Supplied information —

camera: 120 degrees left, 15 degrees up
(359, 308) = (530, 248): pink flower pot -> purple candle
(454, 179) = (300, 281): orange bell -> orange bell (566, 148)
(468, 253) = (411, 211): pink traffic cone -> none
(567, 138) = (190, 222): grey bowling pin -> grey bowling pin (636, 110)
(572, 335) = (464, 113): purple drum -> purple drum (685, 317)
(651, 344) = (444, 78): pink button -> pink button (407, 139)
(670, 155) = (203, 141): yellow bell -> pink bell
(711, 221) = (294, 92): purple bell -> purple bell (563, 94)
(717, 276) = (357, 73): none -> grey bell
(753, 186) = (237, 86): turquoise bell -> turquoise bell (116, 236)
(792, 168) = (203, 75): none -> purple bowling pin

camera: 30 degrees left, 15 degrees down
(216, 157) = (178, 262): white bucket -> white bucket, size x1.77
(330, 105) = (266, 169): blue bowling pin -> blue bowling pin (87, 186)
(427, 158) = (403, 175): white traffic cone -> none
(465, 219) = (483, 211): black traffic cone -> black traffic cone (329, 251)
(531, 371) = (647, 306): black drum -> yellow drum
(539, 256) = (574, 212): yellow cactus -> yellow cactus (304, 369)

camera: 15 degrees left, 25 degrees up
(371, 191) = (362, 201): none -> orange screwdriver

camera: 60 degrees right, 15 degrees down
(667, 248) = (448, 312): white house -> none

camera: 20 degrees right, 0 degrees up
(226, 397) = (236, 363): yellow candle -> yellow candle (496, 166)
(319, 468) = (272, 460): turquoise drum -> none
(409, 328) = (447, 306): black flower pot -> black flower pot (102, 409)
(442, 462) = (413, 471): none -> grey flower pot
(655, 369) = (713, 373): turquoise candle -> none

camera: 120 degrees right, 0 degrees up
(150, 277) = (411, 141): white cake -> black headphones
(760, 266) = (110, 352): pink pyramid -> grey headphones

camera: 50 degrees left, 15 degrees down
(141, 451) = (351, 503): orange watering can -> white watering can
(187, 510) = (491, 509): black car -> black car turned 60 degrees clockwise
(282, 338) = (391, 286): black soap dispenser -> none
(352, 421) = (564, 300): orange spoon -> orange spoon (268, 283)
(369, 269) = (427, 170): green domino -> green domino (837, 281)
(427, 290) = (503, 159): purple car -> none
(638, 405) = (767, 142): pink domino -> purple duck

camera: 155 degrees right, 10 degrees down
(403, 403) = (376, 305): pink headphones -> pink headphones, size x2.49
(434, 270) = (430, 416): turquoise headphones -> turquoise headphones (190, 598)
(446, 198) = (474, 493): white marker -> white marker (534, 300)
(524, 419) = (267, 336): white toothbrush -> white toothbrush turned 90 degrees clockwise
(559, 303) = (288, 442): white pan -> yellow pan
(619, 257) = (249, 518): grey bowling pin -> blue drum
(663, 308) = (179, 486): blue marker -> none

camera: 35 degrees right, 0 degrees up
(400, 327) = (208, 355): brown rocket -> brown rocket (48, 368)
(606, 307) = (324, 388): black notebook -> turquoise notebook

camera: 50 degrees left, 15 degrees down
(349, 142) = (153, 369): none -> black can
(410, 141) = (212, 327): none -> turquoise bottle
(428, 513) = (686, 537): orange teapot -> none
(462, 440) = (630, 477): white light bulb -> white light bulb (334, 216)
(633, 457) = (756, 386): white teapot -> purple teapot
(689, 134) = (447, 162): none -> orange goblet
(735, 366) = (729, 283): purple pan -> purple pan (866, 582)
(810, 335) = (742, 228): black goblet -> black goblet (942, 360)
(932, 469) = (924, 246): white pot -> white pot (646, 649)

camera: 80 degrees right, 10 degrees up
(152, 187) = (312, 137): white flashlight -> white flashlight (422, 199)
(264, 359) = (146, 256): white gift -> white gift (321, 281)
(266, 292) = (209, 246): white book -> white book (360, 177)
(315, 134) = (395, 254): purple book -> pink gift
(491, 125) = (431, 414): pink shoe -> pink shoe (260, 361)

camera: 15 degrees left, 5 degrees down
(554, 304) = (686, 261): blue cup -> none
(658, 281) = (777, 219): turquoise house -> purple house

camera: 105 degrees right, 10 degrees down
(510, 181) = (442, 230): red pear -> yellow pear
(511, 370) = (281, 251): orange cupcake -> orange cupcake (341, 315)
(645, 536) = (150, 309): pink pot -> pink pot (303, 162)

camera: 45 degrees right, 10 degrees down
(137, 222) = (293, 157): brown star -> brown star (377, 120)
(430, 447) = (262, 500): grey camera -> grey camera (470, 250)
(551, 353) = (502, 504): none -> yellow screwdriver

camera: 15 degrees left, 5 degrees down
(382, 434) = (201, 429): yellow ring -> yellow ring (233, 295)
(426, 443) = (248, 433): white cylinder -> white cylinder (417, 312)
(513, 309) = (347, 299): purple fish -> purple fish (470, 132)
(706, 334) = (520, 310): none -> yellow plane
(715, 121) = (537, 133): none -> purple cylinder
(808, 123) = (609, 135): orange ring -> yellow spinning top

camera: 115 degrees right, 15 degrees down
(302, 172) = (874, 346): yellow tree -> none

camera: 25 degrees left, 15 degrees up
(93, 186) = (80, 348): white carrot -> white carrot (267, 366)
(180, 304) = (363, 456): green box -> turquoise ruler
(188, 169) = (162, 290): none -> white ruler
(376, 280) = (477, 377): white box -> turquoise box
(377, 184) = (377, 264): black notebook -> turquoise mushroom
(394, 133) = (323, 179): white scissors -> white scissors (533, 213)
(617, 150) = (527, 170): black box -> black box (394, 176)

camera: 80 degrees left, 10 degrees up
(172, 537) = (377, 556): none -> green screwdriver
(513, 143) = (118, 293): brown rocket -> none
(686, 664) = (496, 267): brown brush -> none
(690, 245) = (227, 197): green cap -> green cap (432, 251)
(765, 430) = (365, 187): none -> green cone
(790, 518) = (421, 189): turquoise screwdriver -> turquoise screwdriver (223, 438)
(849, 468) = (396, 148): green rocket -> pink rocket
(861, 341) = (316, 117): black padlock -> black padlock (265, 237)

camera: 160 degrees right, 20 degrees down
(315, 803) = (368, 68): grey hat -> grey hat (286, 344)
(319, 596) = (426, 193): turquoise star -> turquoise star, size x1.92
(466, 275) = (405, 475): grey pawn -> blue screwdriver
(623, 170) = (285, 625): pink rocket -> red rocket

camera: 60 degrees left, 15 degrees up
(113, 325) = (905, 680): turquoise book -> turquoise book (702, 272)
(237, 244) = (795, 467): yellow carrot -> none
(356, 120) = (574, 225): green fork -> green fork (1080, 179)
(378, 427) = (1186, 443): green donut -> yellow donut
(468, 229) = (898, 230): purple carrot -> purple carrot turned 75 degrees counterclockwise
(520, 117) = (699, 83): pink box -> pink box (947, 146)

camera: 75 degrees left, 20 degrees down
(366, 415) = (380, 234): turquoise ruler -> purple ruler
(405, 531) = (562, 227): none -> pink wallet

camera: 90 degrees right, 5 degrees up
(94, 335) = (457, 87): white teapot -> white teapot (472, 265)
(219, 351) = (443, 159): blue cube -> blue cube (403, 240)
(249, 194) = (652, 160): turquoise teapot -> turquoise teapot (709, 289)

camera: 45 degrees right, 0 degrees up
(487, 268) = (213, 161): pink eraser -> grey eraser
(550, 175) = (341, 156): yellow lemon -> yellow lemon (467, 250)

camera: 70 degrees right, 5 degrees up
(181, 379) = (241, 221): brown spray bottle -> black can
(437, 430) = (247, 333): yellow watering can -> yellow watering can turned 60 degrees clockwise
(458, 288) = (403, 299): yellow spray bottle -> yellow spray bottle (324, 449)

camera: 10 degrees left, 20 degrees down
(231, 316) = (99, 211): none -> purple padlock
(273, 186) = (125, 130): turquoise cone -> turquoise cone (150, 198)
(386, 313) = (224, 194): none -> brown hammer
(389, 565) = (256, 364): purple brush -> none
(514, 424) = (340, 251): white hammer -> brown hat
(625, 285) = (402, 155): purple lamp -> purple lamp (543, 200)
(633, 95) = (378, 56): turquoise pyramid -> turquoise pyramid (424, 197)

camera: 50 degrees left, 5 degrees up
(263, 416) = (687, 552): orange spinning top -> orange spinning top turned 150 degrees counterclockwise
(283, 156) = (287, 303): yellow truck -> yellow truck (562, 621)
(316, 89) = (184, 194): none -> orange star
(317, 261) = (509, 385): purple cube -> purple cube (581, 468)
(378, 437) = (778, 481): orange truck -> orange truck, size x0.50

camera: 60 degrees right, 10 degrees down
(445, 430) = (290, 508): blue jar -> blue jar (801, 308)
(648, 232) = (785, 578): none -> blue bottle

Task description — Everything from the line containing "(445, 430) = (290, 508): blue" down to the last line of the entries is to be returned exactly, both ends included, and nothing beyond it.

Solution to this exercise —
(445, 430) = (290, 508): blue jar -> blue jar (801, 308)
(648, 232) = (785, 578): none -> blue bottle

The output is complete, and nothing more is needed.